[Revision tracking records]
....................
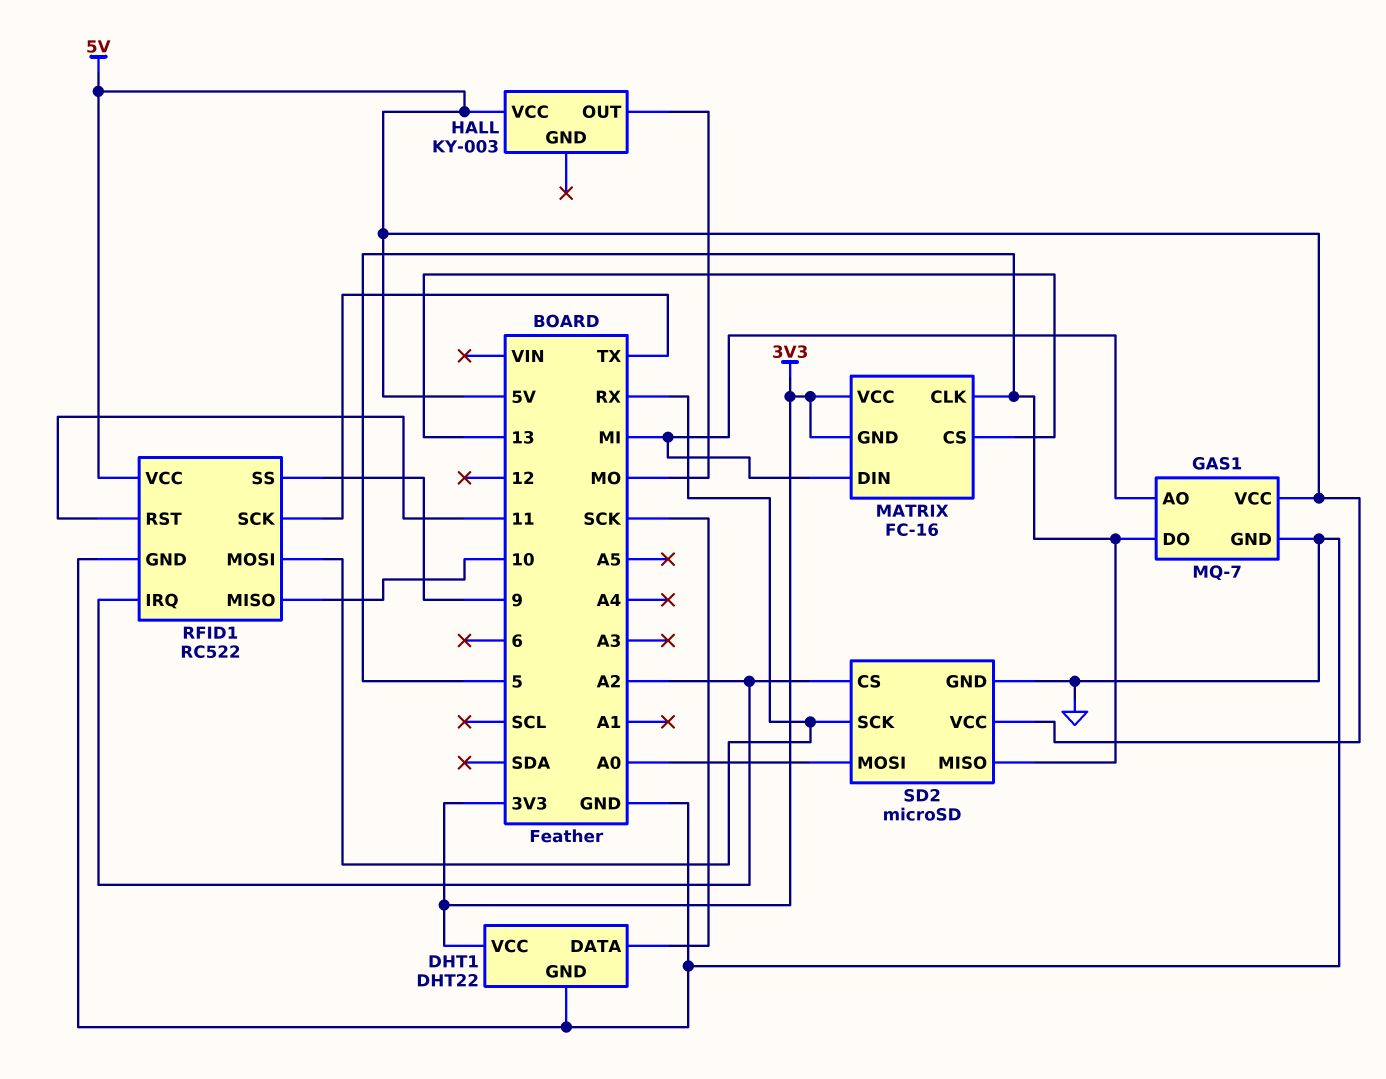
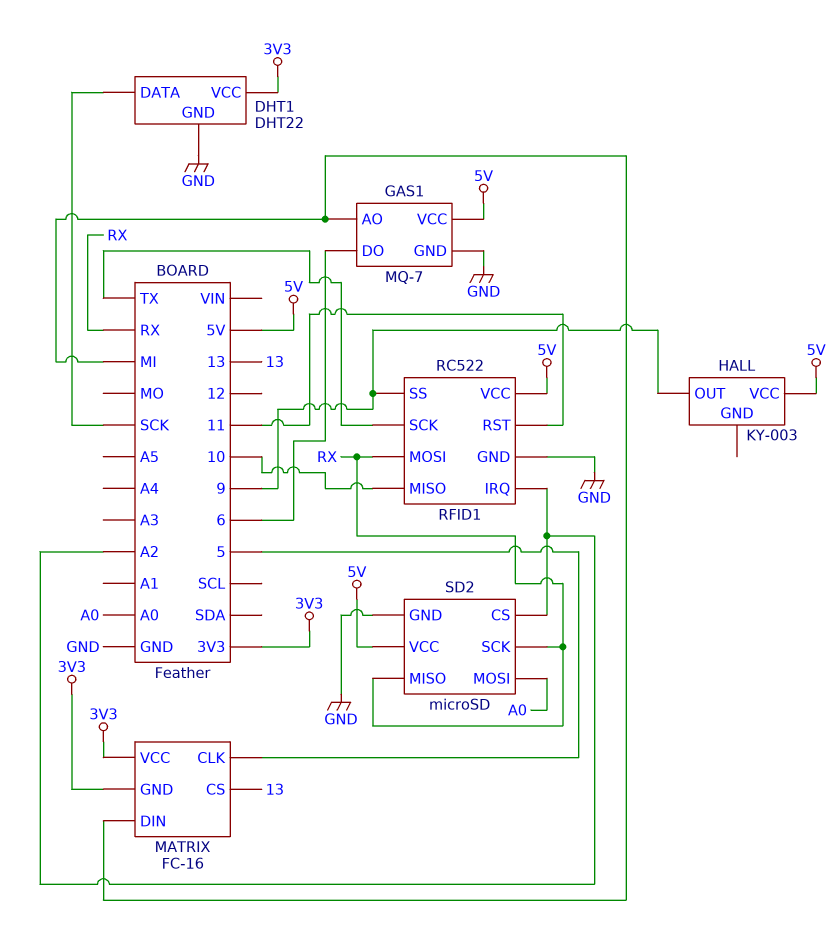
GAS1 pin DO: 5 -> 6
HALL pin OUT: MO -> 9
SD2 pin MISO: 5 -> RX

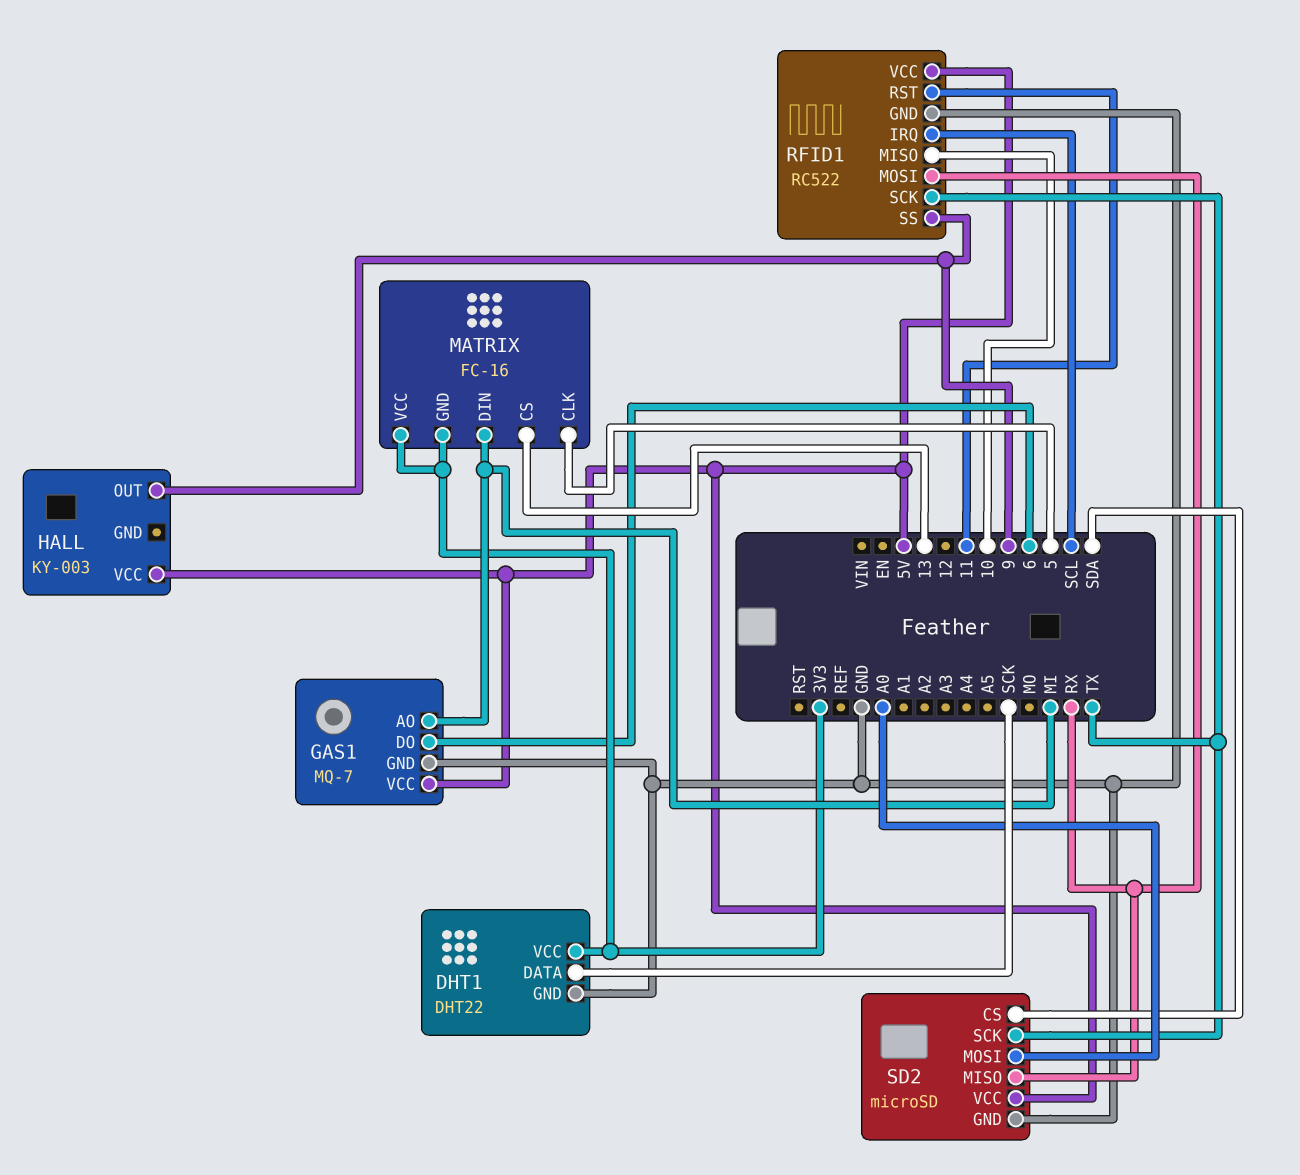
RFID1 pin IRQ: A2 -> SCL
SD2 pin CS: A2 -> SDA
SD2 pin SCK: RX -> TX

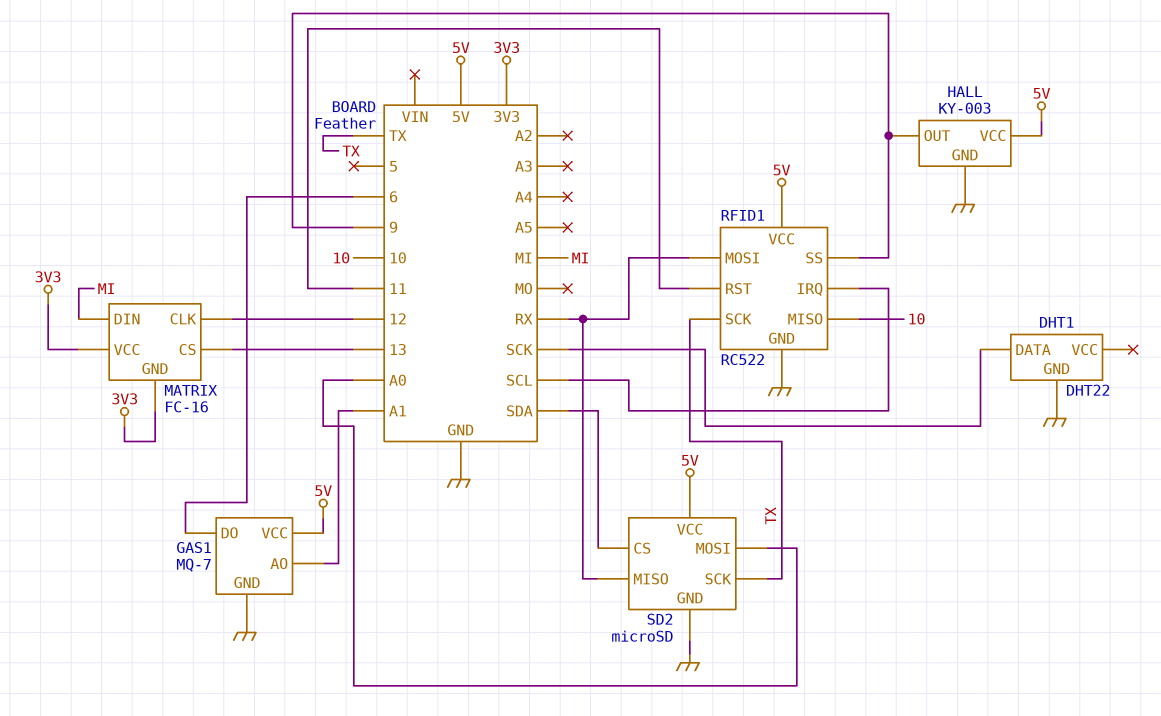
DHT1 pin VCC: 3V3 -> none
GAS1 pin AO: MI -> A1
HALL pin GND: none -> GND
MATRIX pin CLK: 5 -> 12

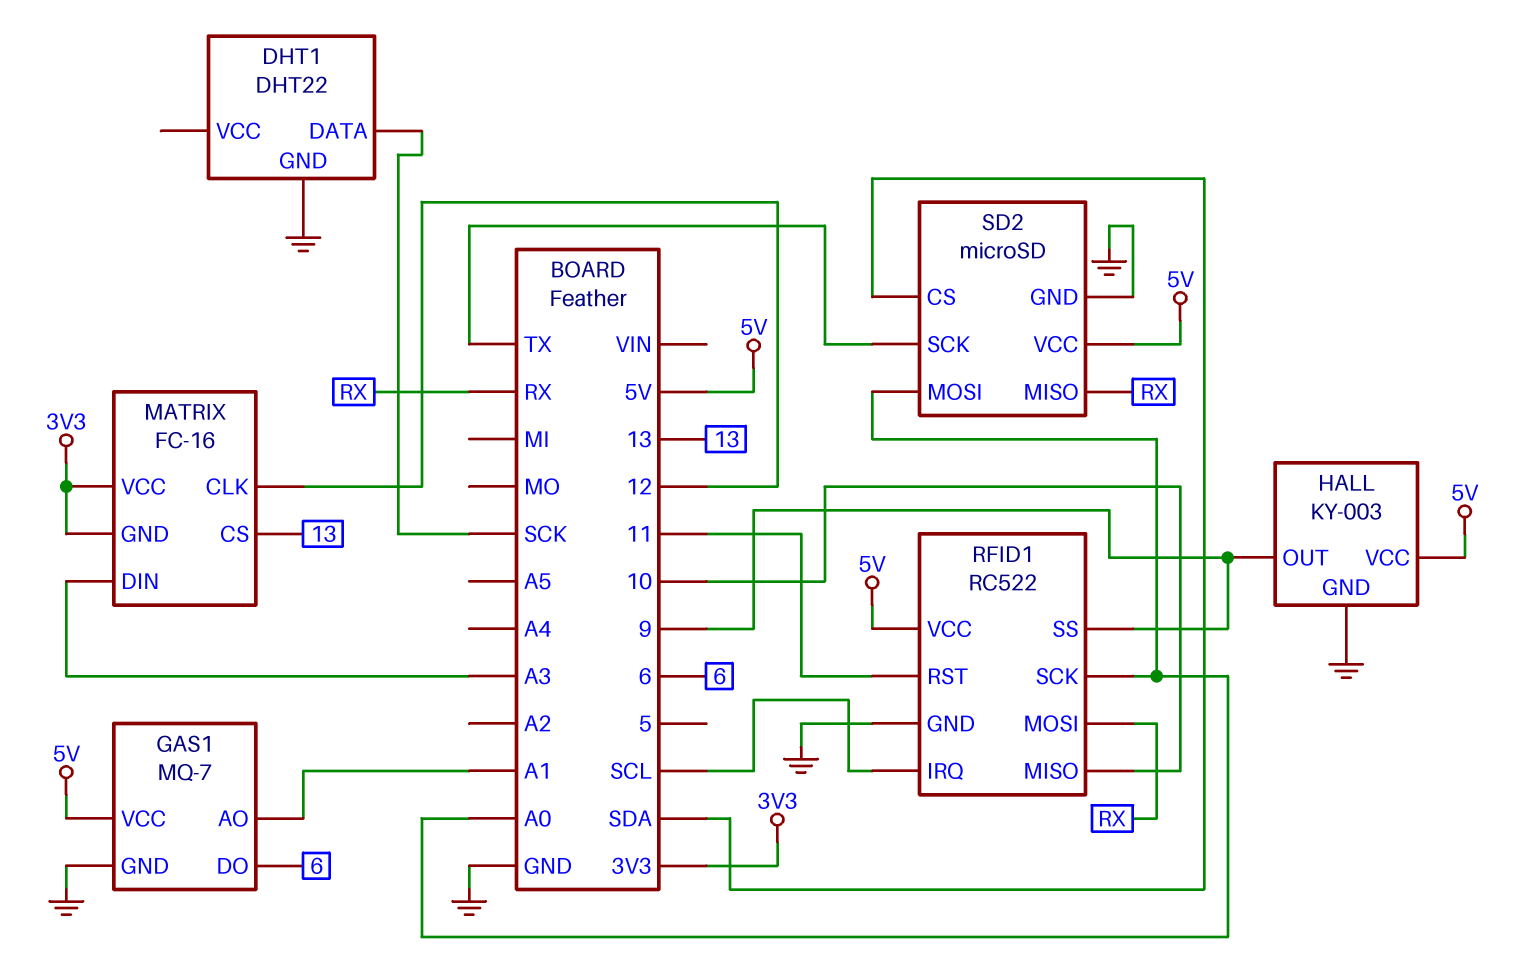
MATRIX pin DIN: MI -> A3
RFID1 pin SCK: TX -> A0

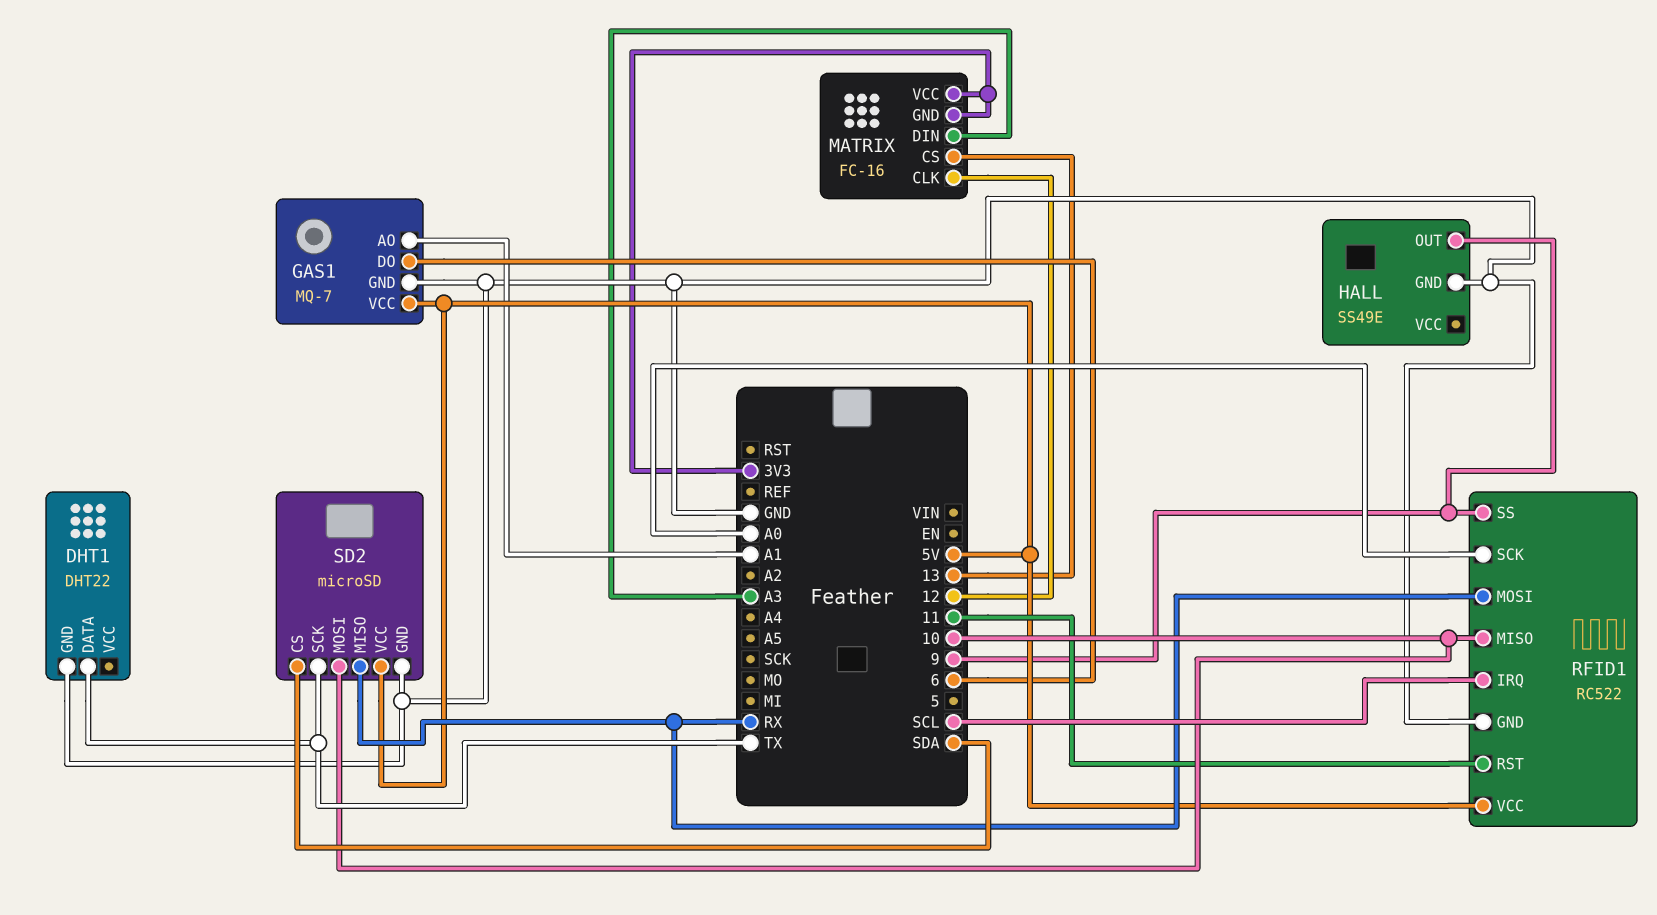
DHT1 pin DATA: SCK -> TX
HALL: KY-003 -> SS49E
HALL pin VCC: 5V -> none
SD2 pin MOSI: A0 -> 10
....................
Exercise goal: Beginning with the line that holds "SD2 pin MISO: 5 -> RX", return each line through the end of the records above exactly. Do not include pictures.

Result for this exercise:
SD2 pin MISO: 5 -> RX

RFID1 pin IRQ: A2 -> SCL
SD2 pin CS: A2 -> SDA
SD2 pin SCK: RX -> TX

DHT1 pin VCC: 3V3 -> none
GAS1 pin AO: MI -> A1
HALL pin GND: none -> GND
MATRIX pin CLK: 5 -> 12

MATRIX pin DIN: MI -> A3
RFID1 pin SCK: TX -> A0

DHT1 pin DATA: SCK -> TX
HALL: KY-003 -> SS49E
HALL pin VCC: 5V -> none
SD2 pin MOSI: A0 -> 10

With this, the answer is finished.